Nothing but the records beneath, reproduced exactly, should appear in the answer.

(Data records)
════════════════

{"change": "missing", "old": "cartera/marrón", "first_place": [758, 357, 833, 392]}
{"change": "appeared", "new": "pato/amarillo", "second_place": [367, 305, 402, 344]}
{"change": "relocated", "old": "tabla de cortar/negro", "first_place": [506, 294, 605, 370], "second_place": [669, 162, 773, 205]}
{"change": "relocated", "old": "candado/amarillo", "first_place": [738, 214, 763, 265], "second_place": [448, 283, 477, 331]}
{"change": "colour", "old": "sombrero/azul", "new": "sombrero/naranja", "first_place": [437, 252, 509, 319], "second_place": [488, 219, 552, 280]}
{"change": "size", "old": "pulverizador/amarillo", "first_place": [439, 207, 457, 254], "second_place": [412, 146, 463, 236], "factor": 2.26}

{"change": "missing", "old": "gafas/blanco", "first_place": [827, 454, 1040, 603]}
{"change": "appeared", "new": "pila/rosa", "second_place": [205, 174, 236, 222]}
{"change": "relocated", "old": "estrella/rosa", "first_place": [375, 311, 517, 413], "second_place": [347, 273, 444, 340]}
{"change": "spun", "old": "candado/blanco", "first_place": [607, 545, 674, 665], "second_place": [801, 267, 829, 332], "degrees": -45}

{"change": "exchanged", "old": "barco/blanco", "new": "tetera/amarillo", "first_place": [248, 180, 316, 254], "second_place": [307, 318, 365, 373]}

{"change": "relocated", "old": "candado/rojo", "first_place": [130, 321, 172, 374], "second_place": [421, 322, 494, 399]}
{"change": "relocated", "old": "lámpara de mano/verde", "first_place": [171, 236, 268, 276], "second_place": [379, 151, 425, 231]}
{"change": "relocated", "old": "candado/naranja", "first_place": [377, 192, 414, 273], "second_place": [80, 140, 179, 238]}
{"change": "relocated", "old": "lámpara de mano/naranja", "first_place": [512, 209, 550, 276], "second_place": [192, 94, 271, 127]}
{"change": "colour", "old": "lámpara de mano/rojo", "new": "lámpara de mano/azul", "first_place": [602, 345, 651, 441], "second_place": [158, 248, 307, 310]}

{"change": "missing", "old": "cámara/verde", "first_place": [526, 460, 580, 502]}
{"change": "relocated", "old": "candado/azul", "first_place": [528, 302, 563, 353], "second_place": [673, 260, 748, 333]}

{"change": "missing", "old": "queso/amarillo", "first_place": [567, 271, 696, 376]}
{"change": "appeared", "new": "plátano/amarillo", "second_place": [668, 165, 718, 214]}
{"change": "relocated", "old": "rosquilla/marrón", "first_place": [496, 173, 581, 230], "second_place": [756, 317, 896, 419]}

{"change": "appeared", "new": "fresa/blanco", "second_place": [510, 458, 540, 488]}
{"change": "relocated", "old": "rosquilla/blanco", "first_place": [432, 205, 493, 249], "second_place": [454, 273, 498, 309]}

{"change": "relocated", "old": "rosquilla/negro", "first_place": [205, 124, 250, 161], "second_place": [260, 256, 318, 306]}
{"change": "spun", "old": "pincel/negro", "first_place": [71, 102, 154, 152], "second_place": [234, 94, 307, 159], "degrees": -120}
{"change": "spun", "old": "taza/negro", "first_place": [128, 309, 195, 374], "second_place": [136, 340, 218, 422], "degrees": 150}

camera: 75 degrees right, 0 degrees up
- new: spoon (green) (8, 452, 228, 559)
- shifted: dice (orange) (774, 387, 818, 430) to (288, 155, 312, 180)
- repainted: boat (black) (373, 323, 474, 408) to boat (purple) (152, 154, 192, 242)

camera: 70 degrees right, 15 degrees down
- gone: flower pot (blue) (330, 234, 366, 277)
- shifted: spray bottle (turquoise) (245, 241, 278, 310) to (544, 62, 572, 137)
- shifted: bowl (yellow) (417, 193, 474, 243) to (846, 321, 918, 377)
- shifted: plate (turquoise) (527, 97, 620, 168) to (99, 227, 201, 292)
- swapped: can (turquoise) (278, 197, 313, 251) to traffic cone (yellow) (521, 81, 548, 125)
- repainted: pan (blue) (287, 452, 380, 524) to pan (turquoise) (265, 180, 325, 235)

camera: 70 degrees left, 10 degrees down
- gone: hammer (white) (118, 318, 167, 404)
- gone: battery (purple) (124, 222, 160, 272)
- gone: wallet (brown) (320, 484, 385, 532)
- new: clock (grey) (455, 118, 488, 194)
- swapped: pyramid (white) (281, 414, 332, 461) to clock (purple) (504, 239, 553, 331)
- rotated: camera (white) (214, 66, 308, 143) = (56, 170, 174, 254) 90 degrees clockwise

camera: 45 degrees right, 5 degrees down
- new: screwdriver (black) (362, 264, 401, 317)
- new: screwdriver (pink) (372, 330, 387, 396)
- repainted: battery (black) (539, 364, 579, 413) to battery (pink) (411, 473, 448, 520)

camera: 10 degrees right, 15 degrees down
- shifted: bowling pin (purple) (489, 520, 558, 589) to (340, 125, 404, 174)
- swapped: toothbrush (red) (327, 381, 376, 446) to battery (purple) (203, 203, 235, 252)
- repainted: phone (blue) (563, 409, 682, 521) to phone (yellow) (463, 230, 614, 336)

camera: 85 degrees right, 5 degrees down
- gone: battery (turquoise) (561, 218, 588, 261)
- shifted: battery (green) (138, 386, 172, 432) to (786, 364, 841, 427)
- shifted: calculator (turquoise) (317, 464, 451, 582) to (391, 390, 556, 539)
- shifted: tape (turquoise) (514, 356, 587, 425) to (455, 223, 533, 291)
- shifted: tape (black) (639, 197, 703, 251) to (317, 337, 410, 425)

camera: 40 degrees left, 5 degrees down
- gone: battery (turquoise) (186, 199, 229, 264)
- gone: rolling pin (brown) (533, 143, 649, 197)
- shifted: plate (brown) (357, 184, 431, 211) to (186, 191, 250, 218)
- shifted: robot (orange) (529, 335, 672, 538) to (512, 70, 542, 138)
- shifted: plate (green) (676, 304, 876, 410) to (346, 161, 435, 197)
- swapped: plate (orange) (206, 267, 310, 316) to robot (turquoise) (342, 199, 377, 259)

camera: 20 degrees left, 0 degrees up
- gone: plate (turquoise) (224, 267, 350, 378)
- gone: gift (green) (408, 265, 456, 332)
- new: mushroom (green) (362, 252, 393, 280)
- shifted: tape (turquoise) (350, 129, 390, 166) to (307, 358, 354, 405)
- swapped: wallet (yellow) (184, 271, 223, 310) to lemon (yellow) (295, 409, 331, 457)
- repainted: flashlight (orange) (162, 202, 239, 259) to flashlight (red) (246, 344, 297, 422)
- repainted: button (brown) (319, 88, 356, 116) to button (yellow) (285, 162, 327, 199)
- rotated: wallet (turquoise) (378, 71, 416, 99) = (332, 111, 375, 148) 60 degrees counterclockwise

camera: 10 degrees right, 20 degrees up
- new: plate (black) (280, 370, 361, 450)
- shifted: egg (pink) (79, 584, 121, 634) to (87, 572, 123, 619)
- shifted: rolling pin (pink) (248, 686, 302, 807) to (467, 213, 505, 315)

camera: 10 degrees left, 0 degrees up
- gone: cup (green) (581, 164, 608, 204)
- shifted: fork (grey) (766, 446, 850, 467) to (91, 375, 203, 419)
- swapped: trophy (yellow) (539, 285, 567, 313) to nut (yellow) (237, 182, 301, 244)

════════════════

▶ _Expected output_
{"change": "missing", "old": "cartera/marrón", "first_place": [758, 357, 833, 392]}
{"change": "appeared", "new": "pato/amarillo", "second_place": [367, 305, 402, 344]}
{"change": "relocated", "old": "tabla de cortar/negro", "first_place": [506, 294, 605, 370], "second_place": [669, 162, 773, 205]}
{"change": "relocated", "old": "candado/amarillo", "first_place": [738, 214, 763, 265], "second_place": [448, 283, 477, 331]}
{"change": "colour", "old": "sombrero/azul", "new": "sombrero/naranja", "first_place": [437, 252, 509, 319], "second_place": [488, 219, 552, 280]}
{"change": "size", "old": "pulverizador/amarillo", "first_place": [439, 207, 457, 254], "second_place": [412, 146, 463, 236], "factor": 2.26}

{"change": "missing", "old": "gafas/blanco", "first_place": [827, 454, 1040, 603]}
{"change": "appeared", "new": "pila/rosa", "second_place": [205, 174, 236, 222]}
{"change": "relocated", "old": "estrella/rosa", "first_place": [375, 311, 517, 413], "second_place": [347, 273, 444, 340]}
{"change": "spun", "old": "candado/blanco", "first_place": [607, 545, 674, 665], "second_place": [801, 267, 829, 332], "degrees": -45}

{"change": "exchanged", "old": "barco/blanco", "new": "tetera/amarillo", "first_place": [248, 180, 316, 254], "second_place": [307, 318, 365, 373]}

{"change": "relocated", "old": "candado/rojo", "first_place": [130, 321, 172, 374], "second_place": [421, 322, 494, 399]}
{"change": "relocated", "old": "lámpara de mano/verde", "first_place": [171, 236, 268, 276], "second_place": [379, 151, 425, 231]}
{"change": "relocated", "old": "candado/naranja", "first_place": [377, 192, 414, 273], "second_place": [80, 140, 179, 238]}
{"change": "relocated", "old": "lámpara de mano/naranja", "first_place": [512, 209, 550, 276], "second_place": [192, 94, 271, 127]}
{"change": "colour", "old": "lámpara de mano/rojo", "new": "lámpara de mano/azul", "first_place": [602, 345, 651, 441], "second_place": [158, 248, 307, 310]}

{"change": "missing", "old": "cámara/verde", "first_place": [526, 460, 580, 502]}
{"change": "relocated", "old": "candado/azul", "first_place": [528, 302, 563, 353], "second_place": [673, 260, 748, 333]}

{"change": "missing", "old": "queso/amarillo", "first_place": [567, 271, 696, 376]}
{"change": "appeared", "new": "plátano/amarillo", "second_place": [668, 165, 718, 214]}
{"change": "relocated", "old": "rosquilla/marrón", "first_place": [496, 173, 581, 230], "second_place": [756, 317, 896, 419]}

{"change": "appeared", "new": "fresa/blanco", "second_place": [510, 458, 540, 488]}
{"change": "relocated", "old": "rosquilla/blanco", "first_place": [432, 205, 493, 249], "second_place": [454, 273, 498, 309]}

{"change": "relocated", "old": "rosquilla/negro", "first_place": [205, 124, 250, 161], "second_place": [260, 256, 318, 306]}
{"change": "spun", "old": "pincel/negro", "first_place": [71, 102, 154, 152], "second_place": [234, 94, 307, 159], "degrees": -120}
{"change": "spun", "old": "taza/negro", "first_place": [128, 309, 195, 374], "second_place": [136, 340, 218, 422], "degrees": 150}

camera: 75 degrees right, 0 degrees up
- new: spoon (green) (8, 452, 228, 559)
- shifted: dice (orange) (774, 387, 818, 430) to (288, 155, 312, 180)
- repainted: boat (black) (373, 323, 474, 408) to boat (purple) (152, 154, 192, 242)

camera: 70 degrees right, 15 degrees down
- gone: flower pot (blue) (330, 234, 366, 277)
- shifted: spray bottle (turquoise) (245, 241, 278, 310) to (544, 62, 572, 137)
- shifted: bowl (yellow) (417, 193, 474, 243) to (846, 321, 918, 377)
- shifted: plate (turquoise) (527, 97, 620, 168) to (99, 227, 201, 292)
- swapped: can (turquoise) (278, 197, 313, 251) to traffic cone (yellow) (521, 81, 548, 125)
- repainted: pan (blue) (287, 452, 380, 524) to pan (turquoise) (265, 180, 325, 235)

camera: 70 degrees left, 10 degrees down
- gone: hammer (white) (118, 318, 167, 404)
- gone: battery (purple) (124, 222, 160, 272)
- gone: wallet (brown) (320, 484, 385, 532)
- new: clock (grey) (455, 118, 488, 194)
- swapped: pyramid (white) (281, 414, 332, 461) to clock (purple) (504, 239, 553, 331)
- rotated: camera (white) (214, 66, 308, 143) = (56, 170, 174, 254) 90 degrees clockwise

camera: 45 degrees right, 5 degrees down
- new: screwdriver (black) (362, 264, 401, 317)
- new: screwdriver (pink) (372, 330, 387, 396)
- repainted: battery (black) (539, 364, 579, 413) to battery (pink) (411, 473, 448, 520)

camera: 10 degrees right, 15 degrees down
- shifted: bowling pin (purple) (489, 520, 558, 589) to (340, 125, 404, 174)
- swapped: toothbrush (red) (327, 381, 376, 446) to battery (purple) (203, 203, 235, 252)
- repainted: phone (blue) (563, 409, 682, 521) to phone (yellow) (463, 230, 614, 336)

camera: 85 degrees right, 5 degrees down
- gone: battery (turquoise) (561, 218, 588, 261)
- shifted: battery (green) (138, 386, 172, 432) to (786, 364, 841, 427)
- shifted: calculator (turquoise) (317, 464, 451, 582) to (391, 390, 556, 539)
- shifted: tape (turquoise) (514, 356, 587, 425) to (455, 223, 533, 291)
- shifted: tape (black) (639, 197, 703, 251) to (317, 337, 410, 425)

camera: 40 degrees left, 5 degrees down
- gone: battery (turquoise) (186, 199, 229, 264)
- gone: rolling pin (brown) (533, 143, 649, 197)
- shifted: plate (brown) (357, 184, 431, 211) to (186, 191, 250, 218)
- shifted: robot (orange) (529, 335, 672, 538) to (512, 70, 542, 138)
- shifted: plate (green) (676, 304, 876, 410) to (346, 161, 435, 197)
- swapped: plate (orange) (206, 267, 310, 316) to robot (turquoise) (342, 199, 377, 259)

camera: 20 degrees left, 0 degrees up
- gone: plate (turquoise) (224, 267, 350, 378)
- gone: gift (green) (408, 265, 456, 332)
- new: mushroom (green) (362, 252, 393, 280)
- shifted: tape (turquoise) (350, 129, 390, 166) to (307, 358, 354, 405)
- swapped: wallet (yellow) (184, 271, 223, 310) to lemon (yellow) (295, 409, 331, 457)
- repainted: flashlight (orange) (162, 202, 239, 259) to flashlight (red) (246, 344, 297, 422)
- repainted: button (brown) (319, 88, 356, 116) to button (yellow) (285, 162, 327, 199)
- rotated: wallet (turquoise) (378, 71, 416, 99) = (332, 111, 375, 148) 60 degrees counterclockwise

camera: 10 degrees right, 20 degrees up
- new: plate (black) (280, 370, 361, 450)
- shifted: egg (pink) (79, 584, 121, 634) to (87, 572, 123, 619)
- shifted: rolling pin (pink) (248, 686, 302, 807) to (467, 213, 505, 315)

camera: 10 degrees left, 0 degrees up
- gone: cup (green) (581, 164, 608, 204)
- shifted: fork (grey) (766, 446, 850, 467) to (91, 375, 203, 419)
- swapped: trophy (yellow) (539, 285, 567, 313) to nut (yellow) (237, 182, 301, 244)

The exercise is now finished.